INSTRUCTIONS TO FOLLOW:
This exercise calls for the line with "black house [407,343,455,391]", the line with "green truck [376,384,459,444]", and all lines between them in the material below, output exactly and with no other lines.
--- INPUT DATA ---
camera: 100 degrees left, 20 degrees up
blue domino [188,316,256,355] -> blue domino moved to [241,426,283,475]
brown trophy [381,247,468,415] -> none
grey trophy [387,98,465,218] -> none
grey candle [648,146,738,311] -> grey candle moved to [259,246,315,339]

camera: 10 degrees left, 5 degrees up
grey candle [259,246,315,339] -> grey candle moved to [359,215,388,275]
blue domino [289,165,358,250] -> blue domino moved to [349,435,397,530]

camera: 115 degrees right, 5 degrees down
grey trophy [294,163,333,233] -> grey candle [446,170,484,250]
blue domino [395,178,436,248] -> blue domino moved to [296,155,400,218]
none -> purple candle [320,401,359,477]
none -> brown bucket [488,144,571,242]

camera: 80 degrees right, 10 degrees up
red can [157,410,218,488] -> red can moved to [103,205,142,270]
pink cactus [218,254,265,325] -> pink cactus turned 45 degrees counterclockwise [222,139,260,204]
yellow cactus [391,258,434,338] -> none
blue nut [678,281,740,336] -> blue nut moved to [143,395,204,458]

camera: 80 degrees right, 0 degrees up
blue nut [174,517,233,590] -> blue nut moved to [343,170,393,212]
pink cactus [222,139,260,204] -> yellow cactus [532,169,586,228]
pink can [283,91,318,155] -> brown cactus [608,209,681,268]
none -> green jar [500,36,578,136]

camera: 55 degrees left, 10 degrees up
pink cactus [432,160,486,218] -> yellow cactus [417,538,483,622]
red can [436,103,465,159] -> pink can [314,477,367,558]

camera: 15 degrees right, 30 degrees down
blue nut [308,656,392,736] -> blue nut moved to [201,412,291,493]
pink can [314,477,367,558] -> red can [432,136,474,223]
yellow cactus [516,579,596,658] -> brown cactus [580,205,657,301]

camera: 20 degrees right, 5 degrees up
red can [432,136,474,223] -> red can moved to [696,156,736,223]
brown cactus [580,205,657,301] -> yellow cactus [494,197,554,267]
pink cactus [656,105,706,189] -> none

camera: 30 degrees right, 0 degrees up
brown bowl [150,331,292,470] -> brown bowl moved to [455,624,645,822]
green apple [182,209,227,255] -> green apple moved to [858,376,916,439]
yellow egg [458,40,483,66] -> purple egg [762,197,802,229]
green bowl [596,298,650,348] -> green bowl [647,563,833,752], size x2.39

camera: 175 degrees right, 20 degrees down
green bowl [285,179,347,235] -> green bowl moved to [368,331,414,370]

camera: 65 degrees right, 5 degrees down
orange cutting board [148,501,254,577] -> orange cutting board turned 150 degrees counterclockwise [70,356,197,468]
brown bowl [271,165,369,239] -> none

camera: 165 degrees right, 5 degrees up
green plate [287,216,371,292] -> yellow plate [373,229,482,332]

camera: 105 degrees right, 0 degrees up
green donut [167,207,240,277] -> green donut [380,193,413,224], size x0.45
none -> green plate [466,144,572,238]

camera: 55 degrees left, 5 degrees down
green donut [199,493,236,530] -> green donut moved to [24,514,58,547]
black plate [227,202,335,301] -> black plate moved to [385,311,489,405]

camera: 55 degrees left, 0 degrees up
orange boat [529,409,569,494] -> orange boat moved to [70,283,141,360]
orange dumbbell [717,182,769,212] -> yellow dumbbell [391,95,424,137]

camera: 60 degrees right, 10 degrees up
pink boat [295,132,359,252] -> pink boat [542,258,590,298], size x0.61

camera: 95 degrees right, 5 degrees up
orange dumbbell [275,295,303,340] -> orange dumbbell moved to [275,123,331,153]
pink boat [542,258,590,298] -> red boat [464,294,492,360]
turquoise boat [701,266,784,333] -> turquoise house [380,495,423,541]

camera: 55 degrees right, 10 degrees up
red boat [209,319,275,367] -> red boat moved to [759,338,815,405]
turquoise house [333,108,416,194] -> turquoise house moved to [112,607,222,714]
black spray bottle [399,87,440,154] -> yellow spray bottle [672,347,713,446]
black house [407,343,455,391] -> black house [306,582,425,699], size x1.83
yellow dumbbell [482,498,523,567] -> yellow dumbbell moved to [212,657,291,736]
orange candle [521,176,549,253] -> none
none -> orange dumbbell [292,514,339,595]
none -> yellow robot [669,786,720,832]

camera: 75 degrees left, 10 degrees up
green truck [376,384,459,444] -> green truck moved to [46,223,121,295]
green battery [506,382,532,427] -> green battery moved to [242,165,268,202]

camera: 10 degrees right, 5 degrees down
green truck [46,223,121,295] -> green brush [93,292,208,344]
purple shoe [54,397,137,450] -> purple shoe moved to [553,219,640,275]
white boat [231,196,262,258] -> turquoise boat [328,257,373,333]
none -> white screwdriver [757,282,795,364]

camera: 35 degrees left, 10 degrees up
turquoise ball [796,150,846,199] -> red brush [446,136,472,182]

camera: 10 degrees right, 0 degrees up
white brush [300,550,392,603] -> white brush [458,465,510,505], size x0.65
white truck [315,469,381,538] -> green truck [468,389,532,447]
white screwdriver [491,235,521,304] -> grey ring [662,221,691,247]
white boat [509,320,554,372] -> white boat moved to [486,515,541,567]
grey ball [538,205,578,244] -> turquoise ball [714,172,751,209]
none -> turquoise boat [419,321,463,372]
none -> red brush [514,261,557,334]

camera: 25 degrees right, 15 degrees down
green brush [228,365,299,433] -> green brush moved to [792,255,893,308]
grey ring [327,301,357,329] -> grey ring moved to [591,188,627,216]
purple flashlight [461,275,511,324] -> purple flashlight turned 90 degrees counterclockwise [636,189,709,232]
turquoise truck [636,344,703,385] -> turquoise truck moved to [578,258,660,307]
---
TASK OUTPUT:
black house [407,343,455,391] -> black house [306,582,425,699], size x1.83
yellow dumbbell [482,498,523,567] -> yellow dumbbell moved to [212,657,291,736]
orange candle [521,176,549,253] -> none
none -> orange dumbbell [292,514,339,595]
none -> yellow robot [669,786,720,832]

camera: 75 degrees left, 10 degrees up
green truck [376,384,459,444] -> green truck moved to [46,223,121,295]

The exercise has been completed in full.